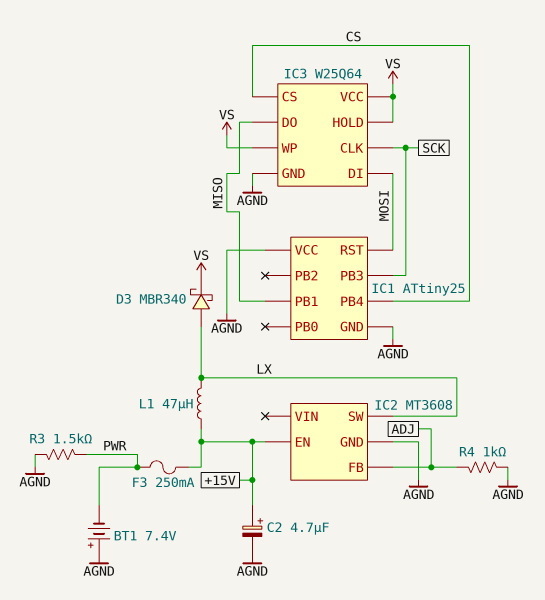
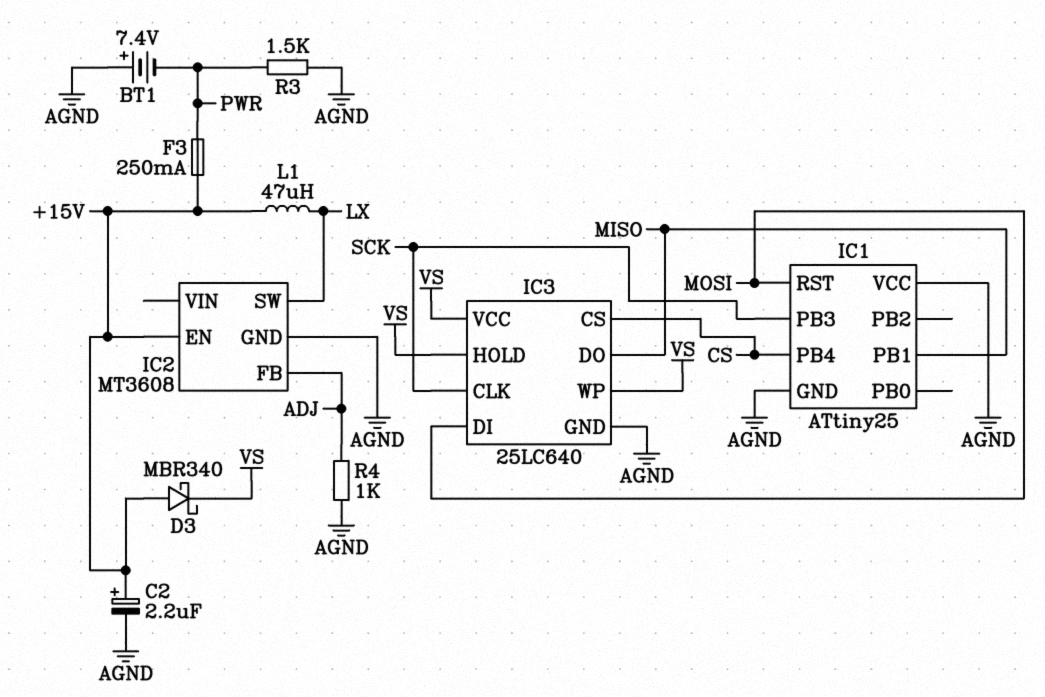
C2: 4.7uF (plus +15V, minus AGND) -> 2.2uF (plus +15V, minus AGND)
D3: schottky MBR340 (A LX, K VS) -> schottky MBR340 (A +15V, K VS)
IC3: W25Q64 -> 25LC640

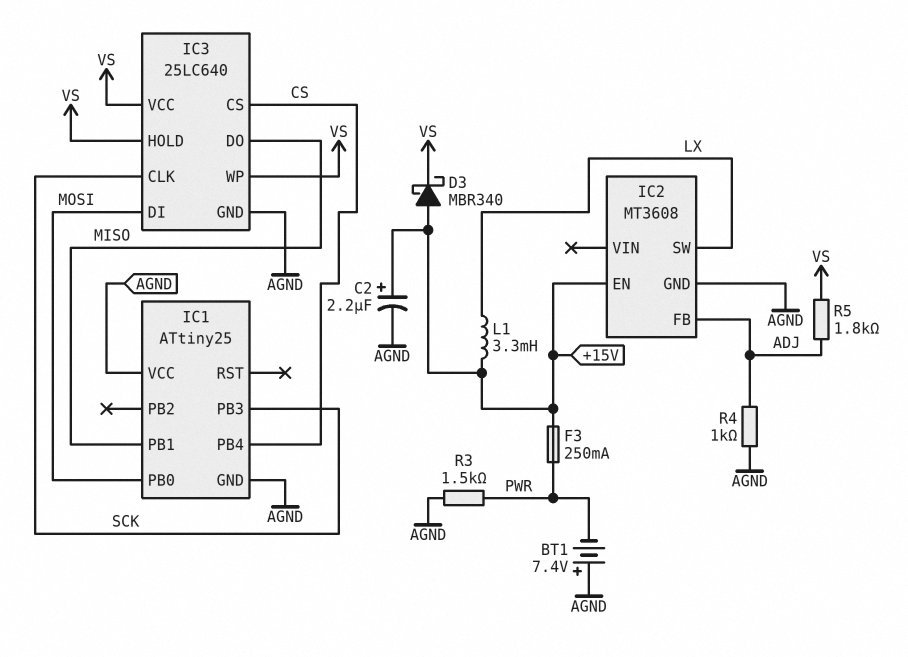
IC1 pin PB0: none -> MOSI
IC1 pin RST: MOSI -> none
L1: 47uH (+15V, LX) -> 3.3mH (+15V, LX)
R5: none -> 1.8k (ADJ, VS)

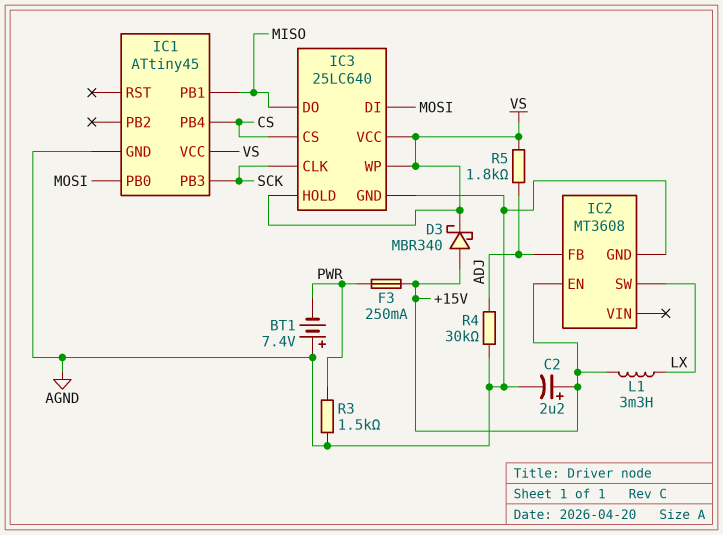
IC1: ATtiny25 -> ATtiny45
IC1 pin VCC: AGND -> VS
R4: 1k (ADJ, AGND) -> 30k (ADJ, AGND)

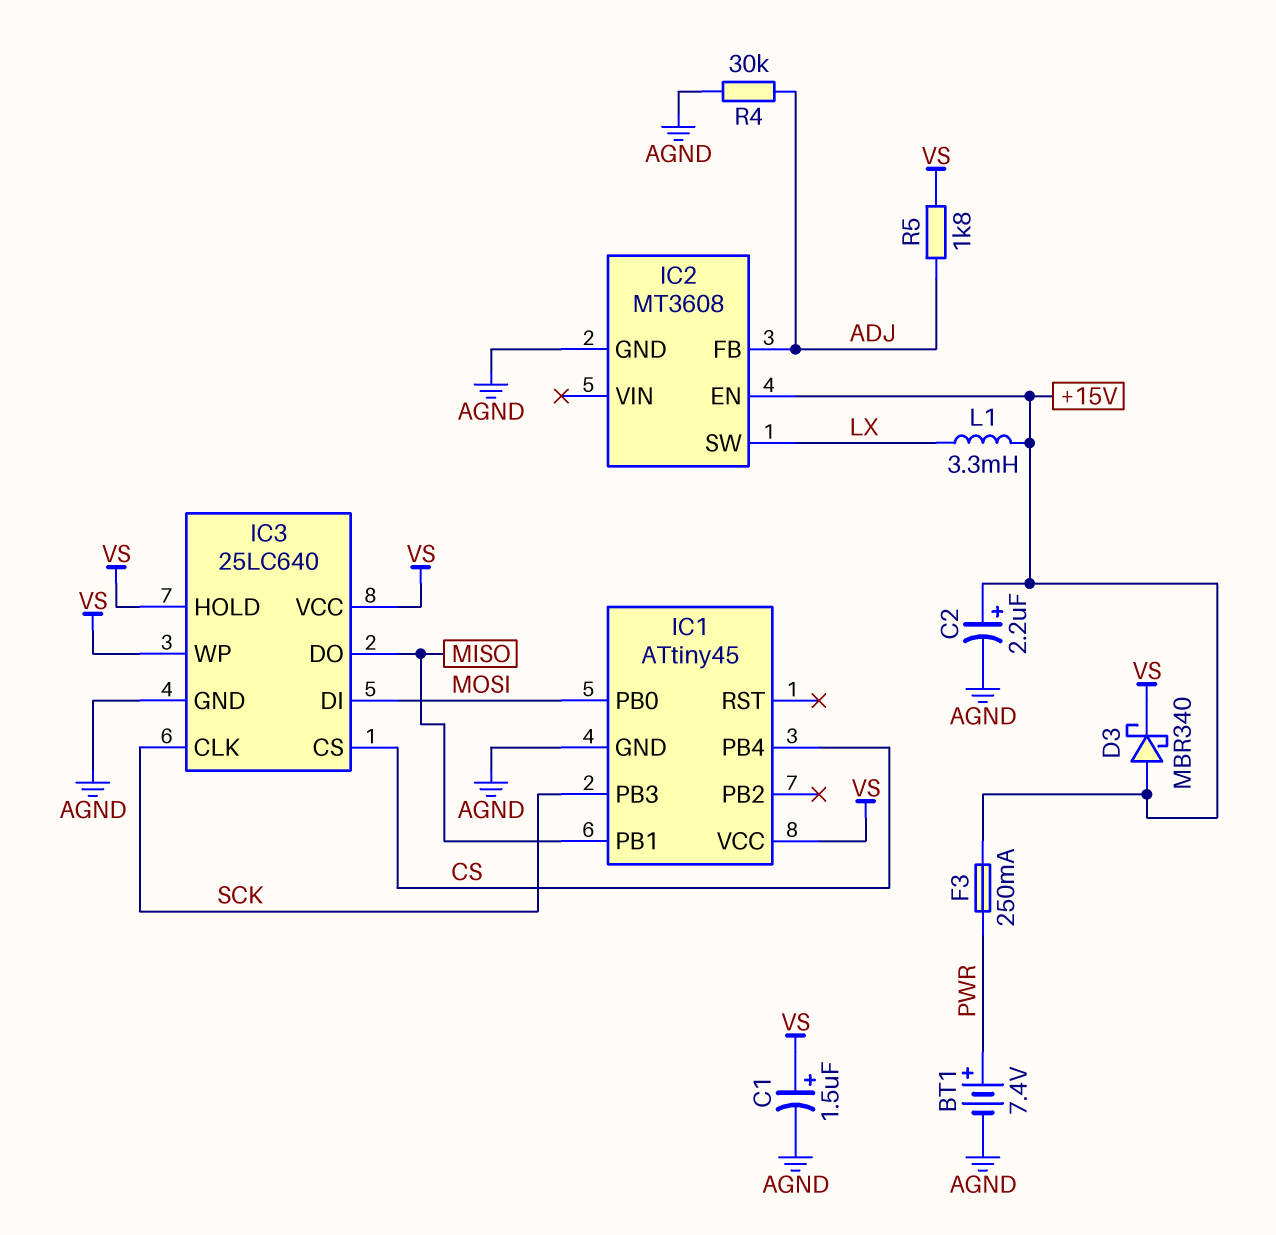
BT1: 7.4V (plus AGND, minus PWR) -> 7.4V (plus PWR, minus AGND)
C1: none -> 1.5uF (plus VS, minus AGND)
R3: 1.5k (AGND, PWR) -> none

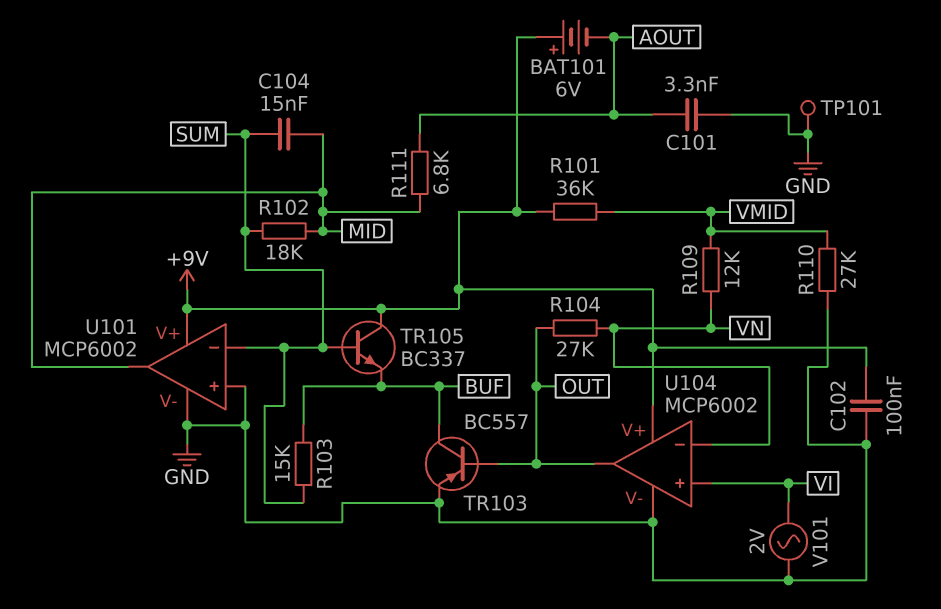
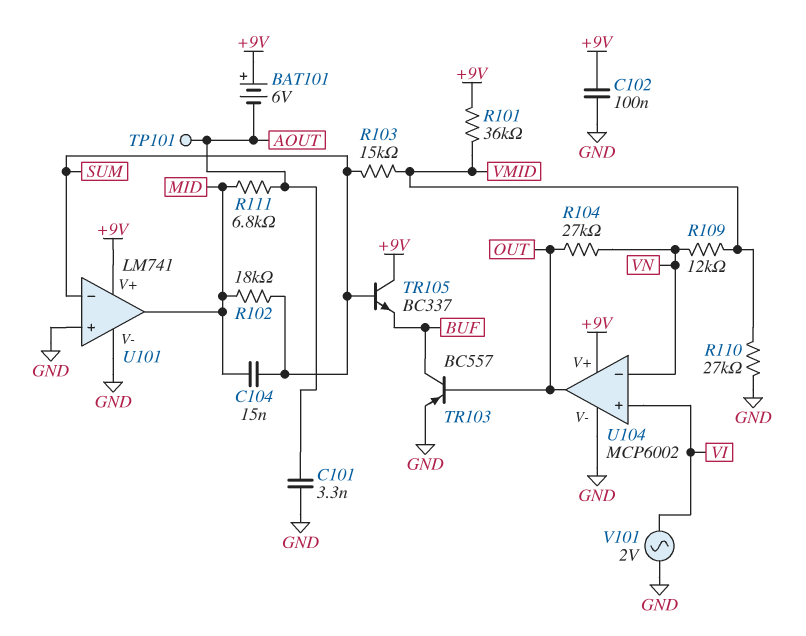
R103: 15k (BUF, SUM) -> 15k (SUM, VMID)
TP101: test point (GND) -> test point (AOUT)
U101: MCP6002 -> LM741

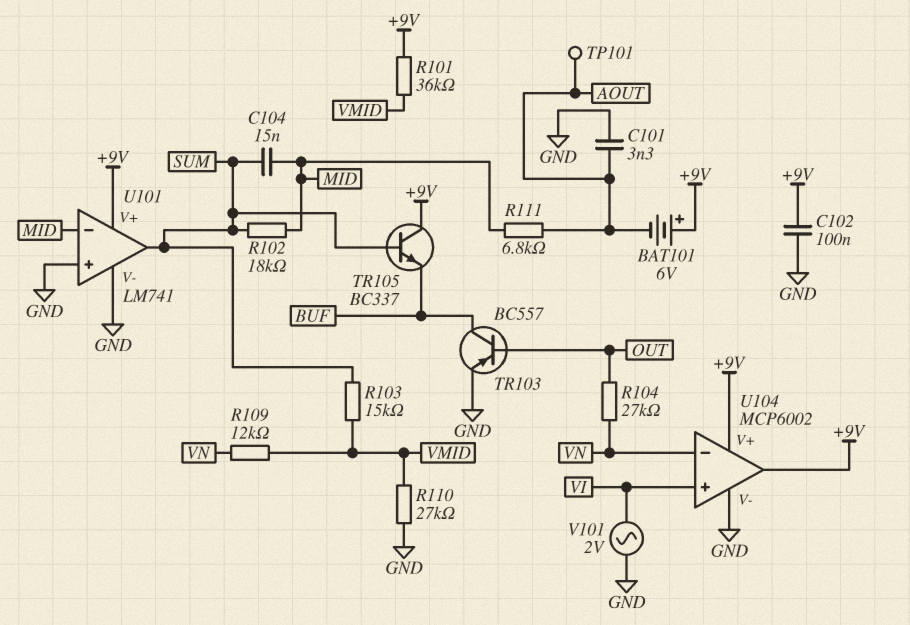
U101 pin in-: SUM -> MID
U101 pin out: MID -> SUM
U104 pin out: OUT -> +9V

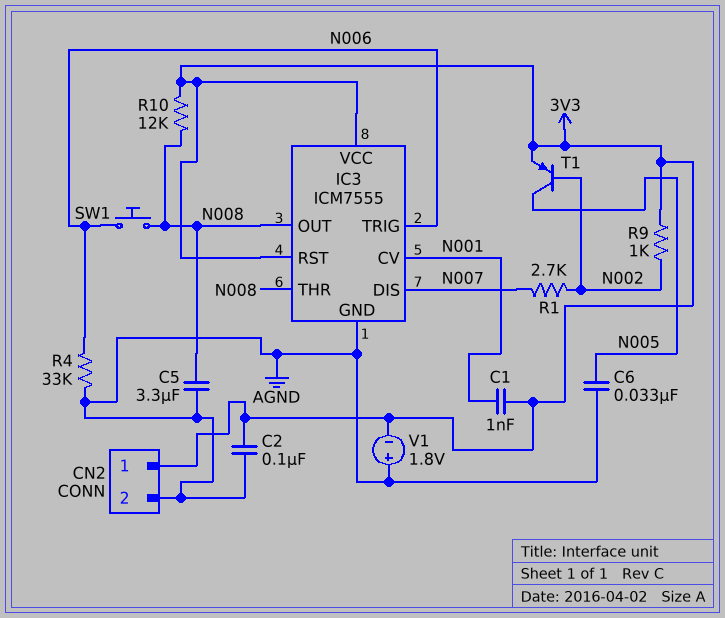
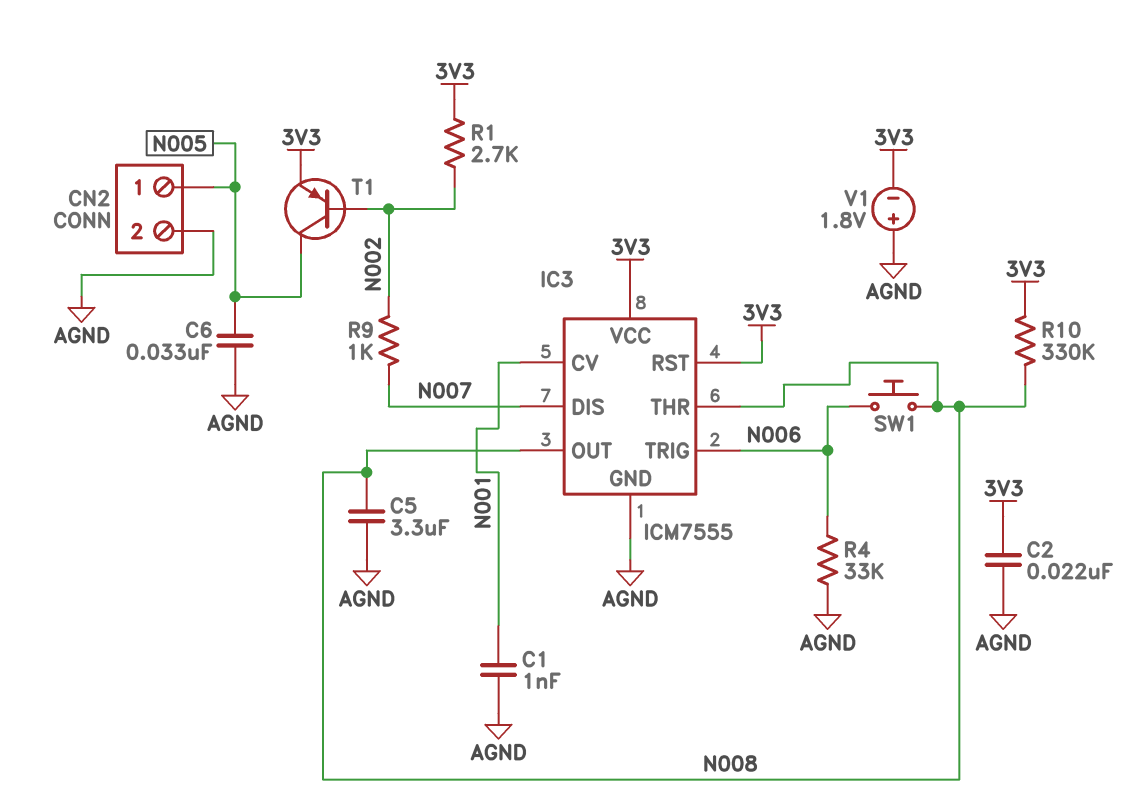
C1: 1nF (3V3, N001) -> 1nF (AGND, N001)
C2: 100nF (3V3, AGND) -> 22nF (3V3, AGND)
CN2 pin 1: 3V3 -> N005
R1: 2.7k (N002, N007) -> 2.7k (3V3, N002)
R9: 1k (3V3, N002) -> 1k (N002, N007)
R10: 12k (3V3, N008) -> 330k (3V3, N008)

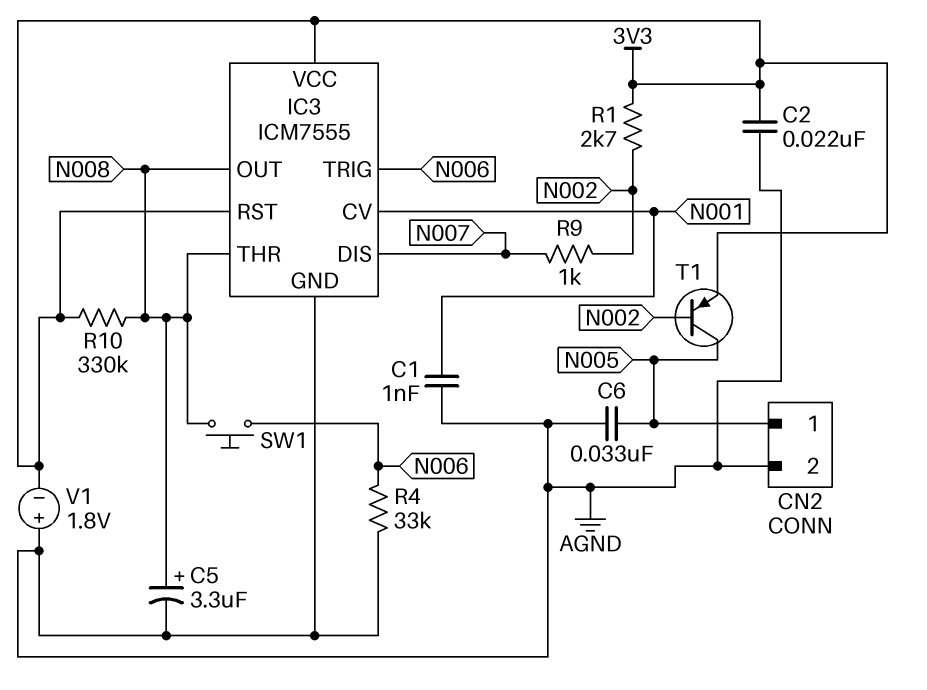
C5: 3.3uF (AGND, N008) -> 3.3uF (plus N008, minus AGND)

☆ ☆ ☆

▶ _What you should do_: Looking through the records, copy out every line in which the word "plus" is found.

▶ _Written solution_:
C2: 4.7uF (plus +15V, minus AGND) -> 2.2uF (plus +15V, minus AGND)
BT1: 7.4V (plus AGND, minus PWR) -> 7.4V (plus PWR, minus AGND)
C1: none -> 1.5uF (plus VS, minus AGND)
C5: 3.3uF (AGND, N008) -> 3.3uF (plus N008, minus AGND)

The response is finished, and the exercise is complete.